[RECORDS FOR PROCESSING Boundary: Start]

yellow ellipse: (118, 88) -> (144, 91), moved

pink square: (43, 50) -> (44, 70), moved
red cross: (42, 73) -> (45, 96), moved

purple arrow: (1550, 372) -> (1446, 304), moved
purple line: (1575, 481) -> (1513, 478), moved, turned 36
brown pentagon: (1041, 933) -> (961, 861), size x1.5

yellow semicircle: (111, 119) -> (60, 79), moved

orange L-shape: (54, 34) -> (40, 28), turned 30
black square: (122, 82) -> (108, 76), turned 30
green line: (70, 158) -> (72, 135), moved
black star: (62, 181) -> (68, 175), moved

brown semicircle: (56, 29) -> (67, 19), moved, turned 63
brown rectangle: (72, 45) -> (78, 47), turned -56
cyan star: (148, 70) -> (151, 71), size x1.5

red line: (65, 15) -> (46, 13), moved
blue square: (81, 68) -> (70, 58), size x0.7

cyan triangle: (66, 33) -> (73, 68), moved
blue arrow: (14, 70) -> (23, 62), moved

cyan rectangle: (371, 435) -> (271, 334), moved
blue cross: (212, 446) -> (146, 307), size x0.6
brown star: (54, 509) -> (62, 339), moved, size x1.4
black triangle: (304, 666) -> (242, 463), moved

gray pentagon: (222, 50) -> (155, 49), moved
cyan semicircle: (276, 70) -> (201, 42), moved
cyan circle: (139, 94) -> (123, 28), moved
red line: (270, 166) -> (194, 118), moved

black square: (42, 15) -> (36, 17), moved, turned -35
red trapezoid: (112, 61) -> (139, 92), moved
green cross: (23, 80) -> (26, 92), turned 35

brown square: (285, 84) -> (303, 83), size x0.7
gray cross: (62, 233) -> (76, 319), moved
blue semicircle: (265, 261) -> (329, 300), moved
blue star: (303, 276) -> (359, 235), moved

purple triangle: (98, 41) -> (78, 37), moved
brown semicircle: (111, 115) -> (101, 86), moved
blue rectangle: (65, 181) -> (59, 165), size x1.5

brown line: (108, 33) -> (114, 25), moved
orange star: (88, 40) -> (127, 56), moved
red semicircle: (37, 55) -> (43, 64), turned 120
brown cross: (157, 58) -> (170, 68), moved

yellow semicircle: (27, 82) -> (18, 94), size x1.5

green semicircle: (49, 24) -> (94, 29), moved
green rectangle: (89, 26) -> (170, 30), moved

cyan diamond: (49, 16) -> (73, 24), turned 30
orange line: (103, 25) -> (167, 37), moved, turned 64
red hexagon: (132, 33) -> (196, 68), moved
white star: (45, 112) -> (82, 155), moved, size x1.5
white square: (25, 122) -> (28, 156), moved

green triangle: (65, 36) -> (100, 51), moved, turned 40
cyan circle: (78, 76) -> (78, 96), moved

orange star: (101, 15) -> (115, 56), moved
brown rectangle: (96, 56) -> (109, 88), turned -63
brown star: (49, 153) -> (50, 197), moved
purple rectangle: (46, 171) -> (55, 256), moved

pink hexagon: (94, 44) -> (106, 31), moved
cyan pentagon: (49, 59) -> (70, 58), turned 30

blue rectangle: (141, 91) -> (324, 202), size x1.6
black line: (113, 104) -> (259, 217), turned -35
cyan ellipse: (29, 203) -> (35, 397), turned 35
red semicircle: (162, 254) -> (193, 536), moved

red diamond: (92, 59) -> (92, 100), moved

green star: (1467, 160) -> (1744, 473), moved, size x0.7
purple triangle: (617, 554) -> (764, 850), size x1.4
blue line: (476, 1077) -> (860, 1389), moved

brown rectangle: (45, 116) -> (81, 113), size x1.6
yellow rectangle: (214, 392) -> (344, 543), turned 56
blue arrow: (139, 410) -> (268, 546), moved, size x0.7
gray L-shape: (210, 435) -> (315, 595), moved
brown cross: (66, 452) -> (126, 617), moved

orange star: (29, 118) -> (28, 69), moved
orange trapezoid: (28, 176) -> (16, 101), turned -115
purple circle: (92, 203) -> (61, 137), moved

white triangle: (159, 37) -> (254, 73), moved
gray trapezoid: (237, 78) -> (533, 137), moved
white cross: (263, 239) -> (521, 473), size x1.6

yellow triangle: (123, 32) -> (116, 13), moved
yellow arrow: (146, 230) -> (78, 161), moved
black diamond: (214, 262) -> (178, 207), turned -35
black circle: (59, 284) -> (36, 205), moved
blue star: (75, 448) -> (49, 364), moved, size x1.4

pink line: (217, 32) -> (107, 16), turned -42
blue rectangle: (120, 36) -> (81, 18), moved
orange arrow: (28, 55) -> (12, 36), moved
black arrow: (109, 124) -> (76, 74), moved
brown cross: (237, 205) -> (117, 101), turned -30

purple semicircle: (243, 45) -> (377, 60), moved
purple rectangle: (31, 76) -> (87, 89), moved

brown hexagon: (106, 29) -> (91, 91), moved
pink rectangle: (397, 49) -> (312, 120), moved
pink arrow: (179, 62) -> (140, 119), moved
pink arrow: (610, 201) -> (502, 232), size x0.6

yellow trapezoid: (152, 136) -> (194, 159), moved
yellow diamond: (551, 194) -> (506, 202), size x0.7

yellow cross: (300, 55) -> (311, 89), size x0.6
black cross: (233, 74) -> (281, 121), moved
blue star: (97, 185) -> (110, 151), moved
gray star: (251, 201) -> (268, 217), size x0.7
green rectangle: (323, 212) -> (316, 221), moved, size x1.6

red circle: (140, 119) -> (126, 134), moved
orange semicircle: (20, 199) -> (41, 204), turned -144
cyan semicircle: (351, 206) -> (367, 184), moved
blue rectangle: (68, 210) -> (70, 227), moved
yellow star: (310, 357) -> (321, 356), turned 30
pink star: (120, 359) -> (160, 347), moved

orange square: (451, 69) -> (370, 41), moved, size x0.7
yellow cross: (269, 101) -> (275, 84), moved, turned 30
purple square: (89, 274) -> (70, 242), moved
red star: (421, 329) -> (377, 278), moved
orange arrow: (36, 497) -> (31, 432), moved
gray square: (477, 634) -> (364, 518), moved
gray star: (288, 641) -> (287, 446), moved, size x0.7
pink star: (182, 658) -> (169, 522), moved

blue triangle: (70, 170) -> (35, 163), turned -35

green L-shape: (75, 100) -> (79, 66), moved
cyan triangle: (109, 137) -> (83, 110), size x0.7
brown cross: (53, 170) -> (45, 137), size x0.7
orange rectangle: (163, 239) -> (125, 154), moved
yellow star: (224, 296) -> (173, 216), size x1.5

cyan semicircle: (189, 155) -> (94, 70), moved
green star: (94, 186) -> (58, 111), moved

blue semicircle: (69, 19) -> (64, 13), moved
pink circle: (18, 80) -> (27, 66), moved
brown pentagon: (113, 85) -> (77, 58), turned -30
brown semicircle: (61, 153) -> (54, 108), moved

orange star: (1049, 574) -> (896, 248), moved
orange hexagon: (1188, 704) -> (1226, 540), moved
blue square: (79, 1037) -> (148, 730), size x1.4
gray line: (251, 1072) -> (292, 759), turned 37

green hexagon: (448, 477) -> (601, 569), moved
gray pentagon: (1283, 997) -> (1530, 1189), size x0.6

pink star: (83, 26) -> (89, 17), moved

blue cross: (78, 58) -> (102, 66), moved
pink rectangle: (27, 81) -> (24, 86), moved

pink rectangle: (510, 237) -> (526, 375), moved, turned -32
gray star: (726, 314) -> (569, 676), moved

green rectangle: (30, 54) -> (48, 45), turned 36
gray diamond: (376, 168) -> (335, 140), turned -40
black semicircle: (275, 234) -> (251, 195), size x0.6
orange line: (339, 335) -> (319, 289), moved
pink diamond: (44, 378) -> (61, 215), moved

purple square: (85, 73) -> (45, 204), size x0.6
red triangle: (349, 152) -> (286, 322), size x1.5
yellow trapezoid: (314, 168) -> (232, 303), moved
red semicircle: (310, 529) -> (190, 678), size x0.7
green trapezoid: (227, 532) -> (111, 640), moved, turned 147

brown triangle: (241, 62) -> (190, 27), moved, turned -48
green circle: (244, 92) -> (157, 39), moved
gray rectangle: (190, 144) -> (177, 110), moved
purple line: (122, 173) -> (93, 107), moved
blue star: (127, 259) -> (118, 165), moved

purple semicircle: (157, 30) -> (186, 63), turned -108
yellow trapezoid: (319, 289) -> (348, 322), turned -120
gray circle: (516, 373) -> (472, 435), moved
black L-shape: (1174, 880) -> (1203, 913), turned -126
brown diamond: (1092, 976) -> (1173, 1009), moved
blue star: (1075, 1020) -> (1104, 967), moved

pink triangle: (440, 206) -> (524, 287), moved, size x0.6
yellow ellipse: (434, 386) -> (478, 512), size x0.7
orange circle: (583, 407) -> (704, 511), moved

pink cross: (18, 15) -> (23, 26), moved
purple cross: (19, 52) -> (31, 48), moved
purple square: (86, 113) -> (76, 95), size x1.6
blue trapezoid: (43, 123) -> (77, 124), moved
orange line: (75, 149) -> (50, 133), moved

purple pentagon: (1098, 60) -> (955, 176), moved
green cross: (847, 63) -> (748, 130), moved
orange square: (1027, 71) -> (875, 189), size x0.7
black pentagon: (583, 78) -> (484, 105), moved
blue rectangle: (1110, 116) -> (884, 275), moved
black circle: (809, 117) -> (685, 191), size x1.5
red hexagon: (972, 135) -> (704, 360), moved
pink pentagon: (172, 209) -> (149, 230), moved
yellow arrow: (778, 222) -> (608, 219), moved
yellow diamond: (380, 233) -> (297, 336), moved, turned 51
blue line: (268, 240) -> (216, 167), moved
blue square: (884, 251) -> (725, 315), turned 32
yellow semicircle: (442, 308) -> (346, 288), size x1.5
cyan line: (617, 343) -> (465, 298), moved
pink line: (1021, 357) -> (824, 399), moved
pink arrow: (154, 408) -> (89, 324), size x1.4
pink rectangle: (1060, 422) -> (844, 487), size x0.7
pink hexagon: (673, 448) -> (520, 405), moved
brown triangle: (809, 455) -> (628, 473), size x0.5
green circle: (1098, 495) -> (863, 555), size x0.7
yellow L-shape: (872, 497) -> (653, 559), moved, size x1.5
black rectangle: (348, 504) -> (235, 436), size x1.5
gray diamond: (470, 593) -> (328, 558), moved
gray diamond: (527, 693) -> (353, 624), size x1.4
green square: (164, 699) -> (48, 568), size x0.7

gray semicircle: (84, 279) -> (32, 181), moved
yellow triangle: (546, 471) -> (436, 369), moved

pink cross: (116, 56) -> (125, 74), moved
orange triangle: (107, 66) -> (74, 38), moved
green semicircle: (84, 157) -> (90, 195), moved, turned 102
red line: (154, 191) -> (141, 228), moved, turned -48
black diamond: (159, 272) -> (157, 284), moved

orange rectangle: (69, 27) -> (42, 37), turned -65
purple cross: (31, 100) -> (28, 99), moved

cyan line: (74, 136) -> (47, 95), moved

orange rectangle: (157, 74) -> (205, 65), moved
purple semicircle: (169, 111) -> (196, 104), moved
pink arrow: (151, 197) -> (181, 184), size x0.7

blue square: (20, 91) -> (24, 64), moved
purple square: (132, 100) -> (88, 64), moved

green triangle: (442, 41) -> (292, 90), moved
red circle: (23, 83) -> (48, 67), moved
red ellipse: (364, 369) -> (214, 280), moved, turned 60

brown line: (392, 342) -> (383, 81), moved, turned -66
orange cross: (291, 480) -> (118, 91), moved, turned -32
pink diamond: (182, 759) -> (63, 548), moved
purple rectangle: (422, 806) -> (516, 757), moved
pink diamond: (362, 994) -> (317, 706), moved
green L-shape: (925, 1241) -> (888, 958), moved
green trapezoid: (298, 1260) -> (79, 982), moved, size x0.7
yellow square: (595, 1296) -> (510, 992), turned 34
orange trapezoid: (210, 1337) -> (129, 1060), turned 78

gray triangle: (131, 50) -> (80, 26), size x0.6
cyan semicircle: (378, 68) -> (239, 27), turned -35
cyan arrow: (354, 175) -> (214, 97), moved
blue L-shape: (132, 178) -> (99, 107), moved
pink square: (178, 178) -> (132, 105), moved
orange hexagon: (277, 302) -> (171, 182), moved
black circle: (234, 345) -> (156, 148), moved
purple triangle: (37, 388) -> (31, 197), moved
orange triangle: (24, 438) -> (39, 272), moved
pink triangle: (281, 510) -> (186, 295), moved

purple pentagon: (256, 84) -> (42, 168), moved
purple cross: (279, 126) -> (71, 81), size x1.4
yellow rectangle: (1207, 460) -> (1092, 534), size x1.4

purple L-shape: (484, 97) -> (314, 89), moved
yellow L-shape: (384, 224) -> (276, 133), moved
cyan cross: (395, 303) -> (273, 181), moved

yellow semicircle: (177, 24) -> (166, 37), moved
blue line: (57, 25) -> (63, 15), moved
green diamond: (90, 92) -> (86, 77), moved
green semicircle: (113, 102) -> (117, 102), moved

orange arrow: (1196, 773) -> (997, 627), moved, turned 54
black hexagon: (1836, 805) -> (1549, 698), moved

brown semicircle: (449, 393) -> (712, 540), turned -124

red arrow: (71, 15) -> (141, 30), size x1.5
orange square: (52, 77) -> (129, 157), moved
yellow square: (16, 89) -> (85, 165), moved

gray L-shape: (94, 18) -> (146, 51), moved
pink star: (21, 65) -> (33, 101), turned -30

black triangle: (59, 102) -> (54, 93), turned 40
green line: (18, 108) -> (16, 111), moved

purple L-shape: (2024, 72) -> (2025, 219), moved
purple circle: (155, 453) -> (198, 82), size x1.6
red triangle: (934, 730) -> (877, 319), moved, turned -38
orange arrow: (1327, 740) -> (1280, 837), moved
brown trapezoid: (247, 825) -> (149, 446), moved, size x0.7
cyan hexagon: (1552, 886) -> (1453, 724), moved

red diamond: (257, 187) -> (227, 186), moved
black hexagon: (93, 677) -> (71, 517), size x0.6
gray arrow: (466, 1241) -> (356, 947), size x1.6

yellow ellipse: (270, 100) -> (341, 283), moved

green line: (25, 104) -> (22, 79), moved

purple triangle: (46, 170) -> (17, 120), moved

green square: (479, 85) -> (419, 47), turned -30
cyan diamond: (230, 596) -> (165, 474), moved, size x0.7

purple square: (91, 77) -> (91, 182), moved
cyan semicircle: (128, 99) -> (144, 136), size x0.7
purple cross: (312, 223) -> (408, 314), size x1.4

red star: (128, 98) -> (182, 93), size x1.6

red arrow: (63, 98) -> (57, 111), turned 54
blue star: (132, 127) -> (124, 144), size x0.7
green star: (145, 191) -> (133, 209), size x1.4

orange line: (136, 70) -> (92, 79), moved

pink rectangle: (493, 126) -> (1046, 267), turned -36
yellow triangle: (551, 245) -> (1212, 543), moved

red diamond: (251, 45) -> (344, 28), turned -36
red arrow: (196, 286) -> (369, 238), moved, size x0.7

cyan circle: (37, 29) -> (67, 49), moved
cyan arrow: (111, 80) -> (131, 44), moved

[RECORDS FOR PROCESSING Boundary: End]

The first line of the records begins the span, and the line containing "brown pentagon: (1041, 933)" ends it. Reproduce that span exactly, both ends included.

yellow ellipse: (118, 88) -> (144, 91), moved

pink square: (43, 50) -> (44, 70), moved
red cross: (42, 73) -> (45, 96), moved

purple arrow: (1550, 372) -> (1446, 304), moved
purple line: (1575, 481) -> (1513, 478), moved, turned 36
brown pentagon: (1041, 933) -> (961, 861), size x1.5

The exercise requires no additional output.